- [TASK TO COMPLETE] Give back the lines below exactly, but do not include any pictures.

- [MATERIAL PROVIDED]
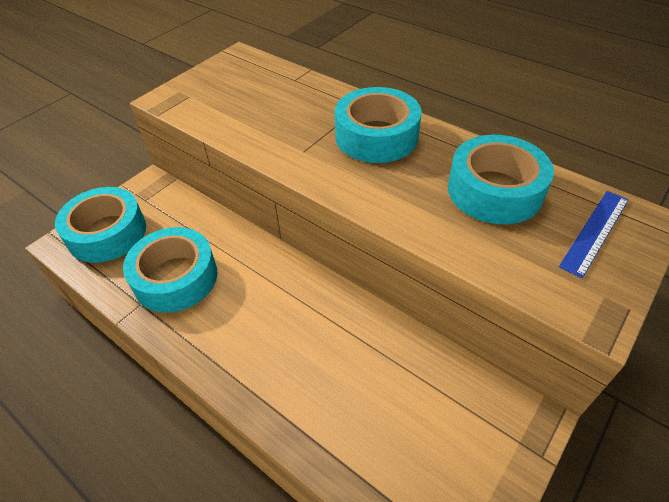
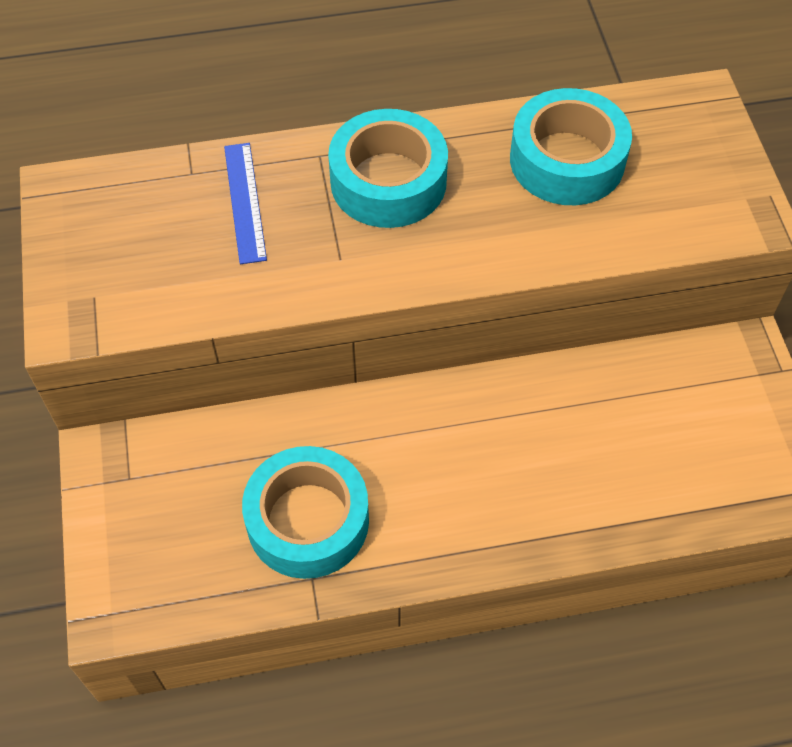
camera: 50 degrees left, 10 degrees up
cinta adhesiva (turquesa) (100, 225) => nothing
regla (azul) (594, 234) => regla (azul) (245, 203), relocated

- [FINAL ANSWER]
camera: 50 degrees left, 10 degrees up
cinta adhesiva (turquesa) (100, 225) => nothing
regla (azul) (594, 234) => regla (azul) (245, 203), relocated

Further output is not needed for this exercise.